Dataset excerpts START

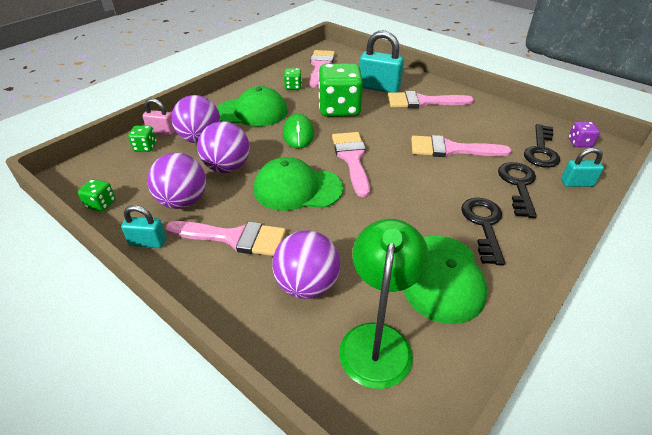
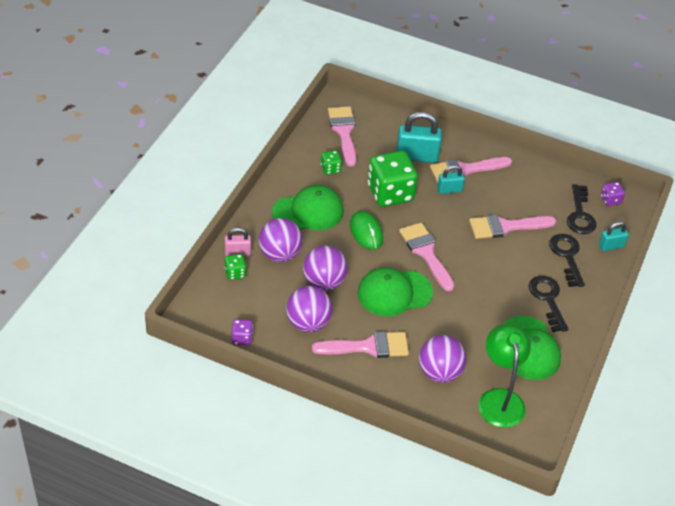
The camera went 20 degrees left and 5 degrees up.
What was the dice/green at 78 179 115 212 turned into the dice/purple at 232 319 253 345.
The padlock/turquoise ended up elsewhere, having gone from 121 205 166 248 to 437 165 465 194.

Dataset excerpts END
Dataset excerpts START

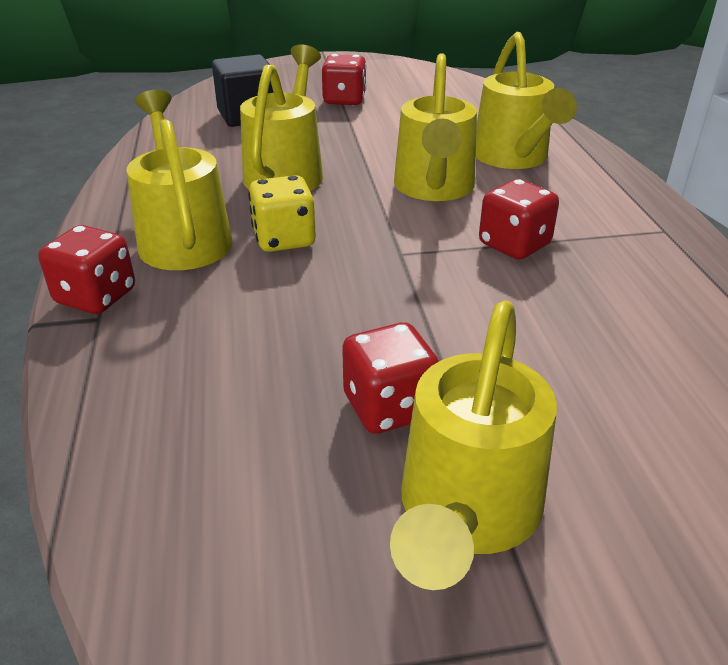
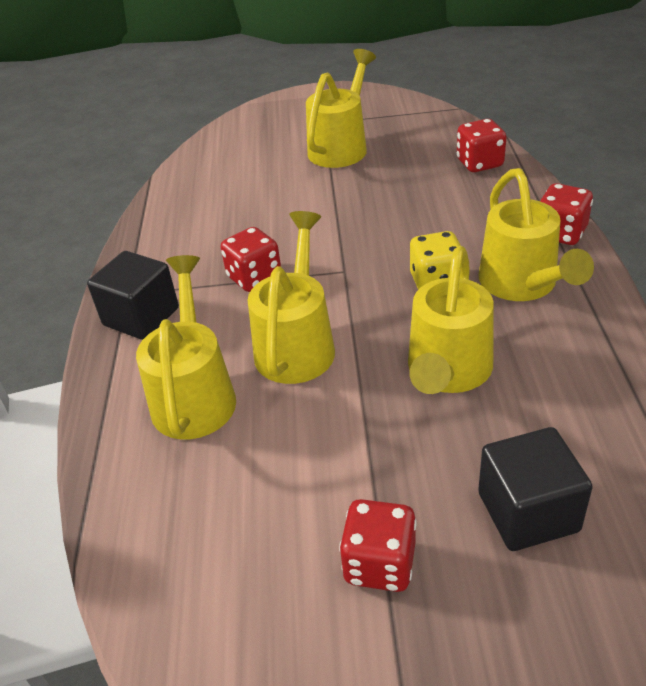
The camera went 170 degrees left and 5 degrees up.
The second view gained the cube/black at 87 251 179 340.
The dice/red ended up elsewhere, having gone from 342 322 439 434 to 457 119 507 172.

Dataset excerpts END

### What this task involves
The job is to copy each line from the material above that holds the word "ended".

### Written solution
The padlock/turquoise ended up elsewhere, having gone from 121 205 166 248 to 437 165 465 194.
The dice/red ended up elsewhere, having gone from 342 322 439 434 to 457 119 507 172.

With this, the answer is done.